PROBLEM STATEMENT: Reproduce every line in the material below that holds "minus".

EXTRACTED DATA:
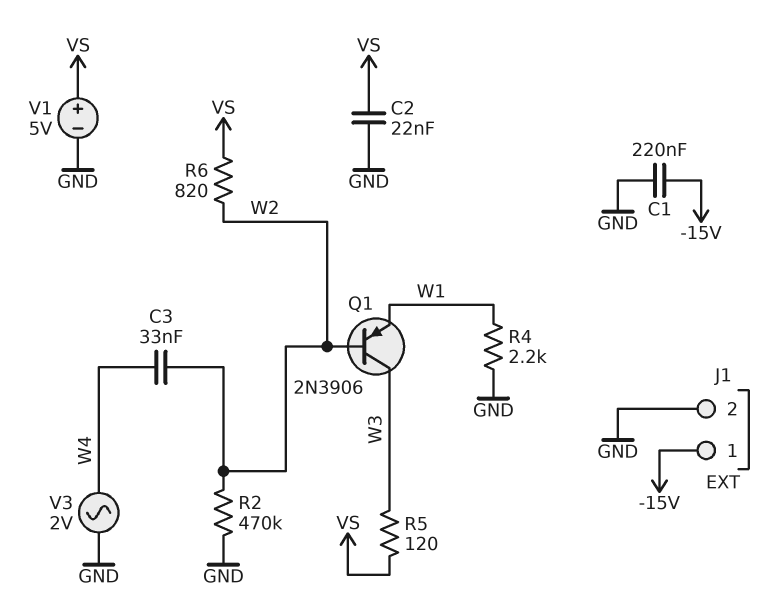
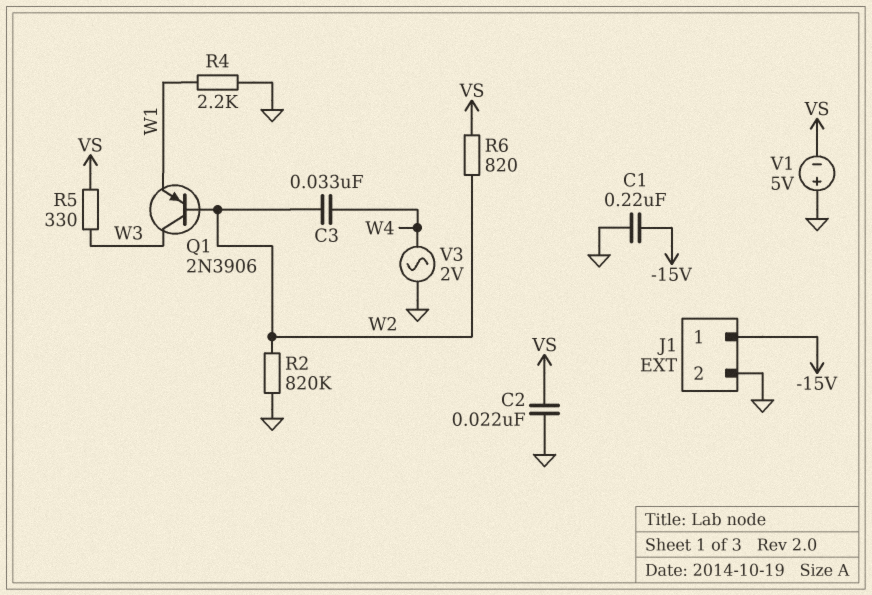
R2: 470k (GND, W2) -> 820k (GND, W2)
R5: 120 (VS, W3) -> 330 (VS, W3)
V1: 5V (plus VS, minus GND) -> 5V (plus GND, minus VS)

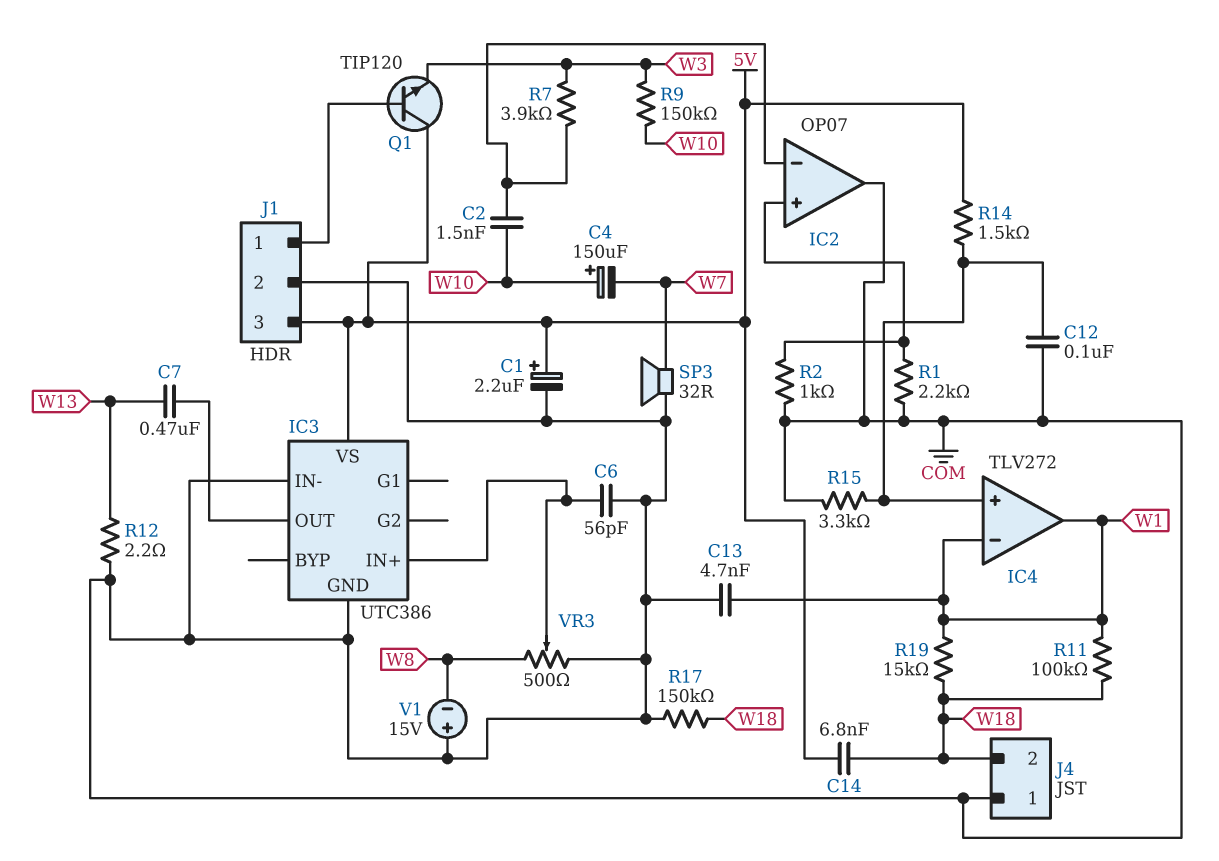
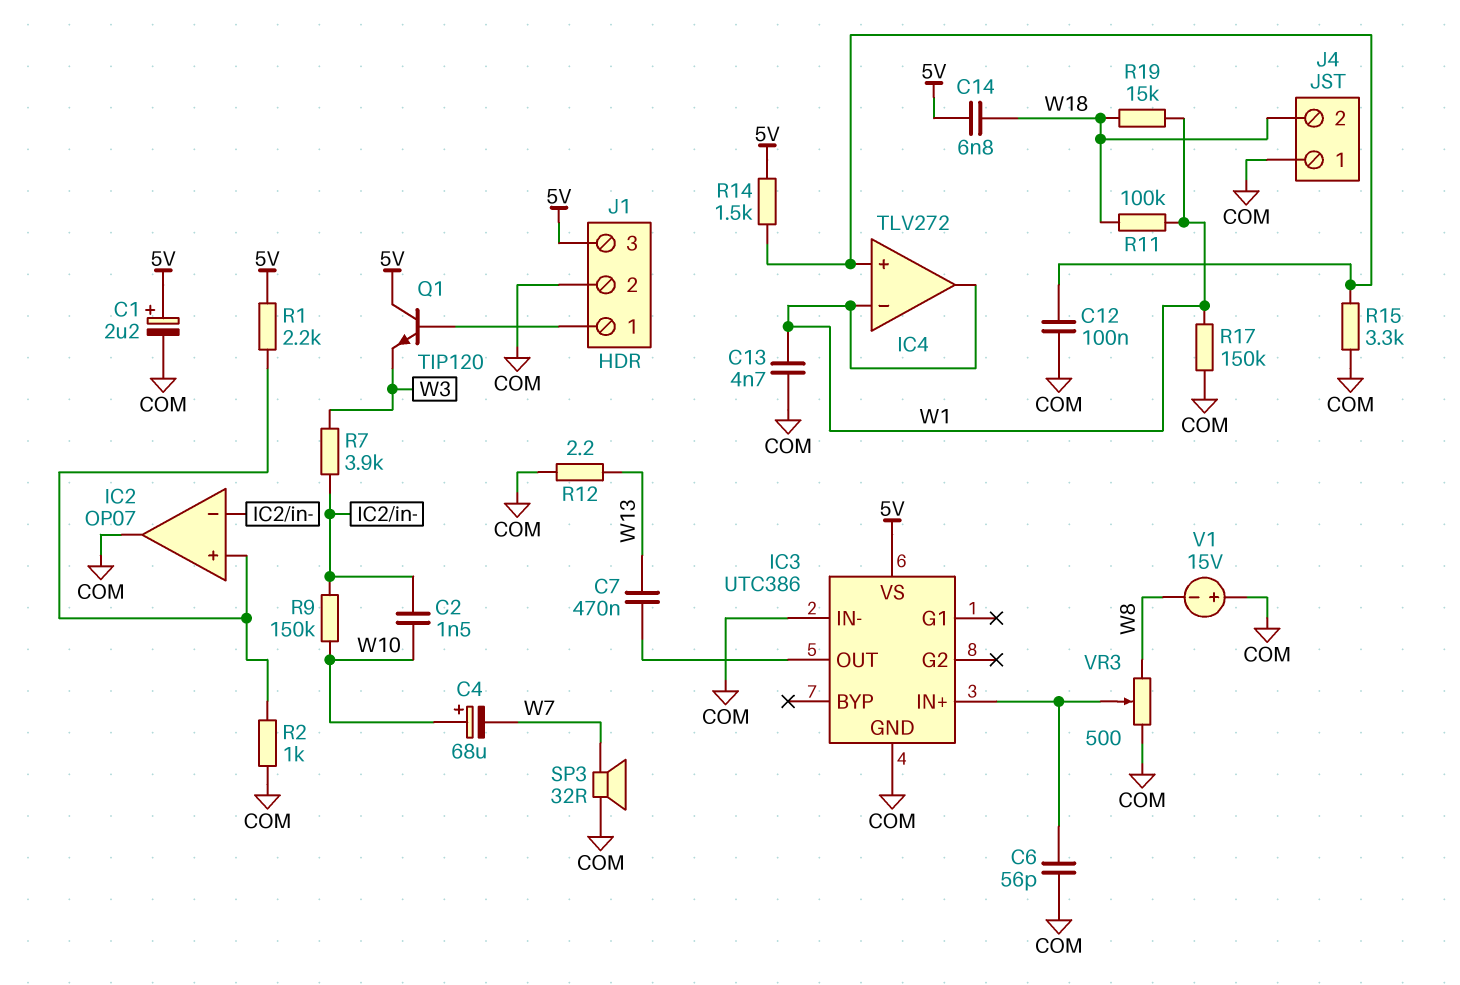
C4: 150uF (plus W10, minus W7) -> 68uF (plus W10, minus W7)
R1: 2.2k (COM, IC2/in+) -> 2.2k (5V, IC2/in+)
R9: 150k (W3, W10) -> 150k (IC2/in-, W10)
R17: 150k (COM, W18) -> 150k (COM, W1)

THE ANSWER:
V1: 5V (plus VS, minus GND) -> 5V (plus GND, minus VS)
C4: 150uF (plus W10, minus W7) -> 68uF (plus W10, minus W7)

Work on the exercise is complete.